▸ TASK DETAILS: Give back the whole listing verbatim, printing none of its pictures.

BEGIN GIVEN DATA

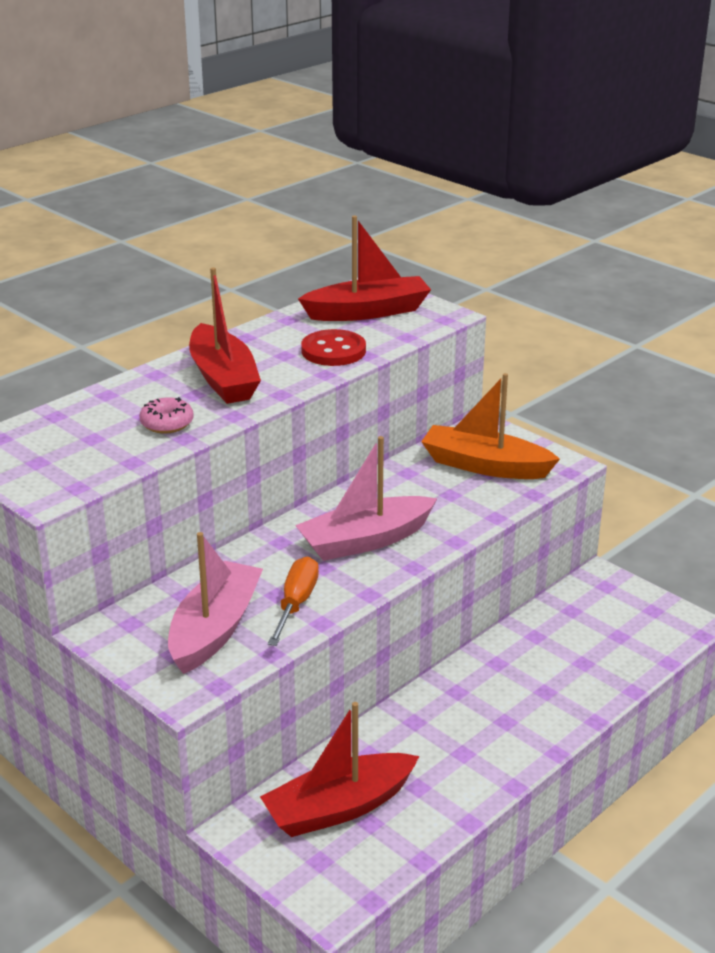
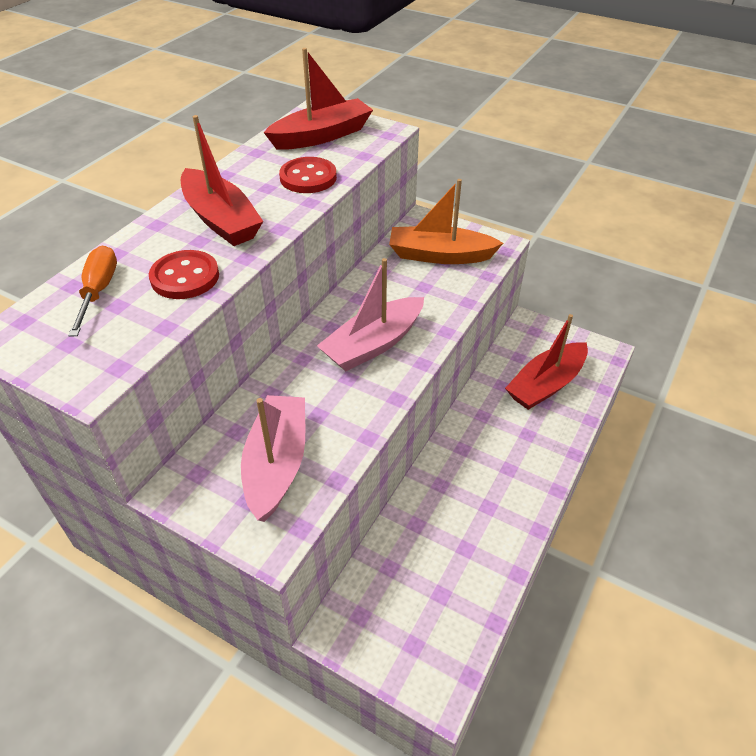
camera: 15 degrees left, 15 degrees up
(167, 423) = (185, 277): pink donut -> red button
(296, 604) = (339, 421): orange screwdriver -> orange screwdriver (98, 291)
(339, 808) = (410, 585): red boat -> red boat (545, 385)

END GIVEN DATA

▸ ANSWER SECTION:
camera: 15 degrees left, 15 degrees up
(167, 423) = (185, 277): pink donut -> red button
(296, 604) = (339, 421): orange screwdriver -> orange screwdriver (98, 291)
(339, 808) = (410, 585): red boat -> red boat (545, 385)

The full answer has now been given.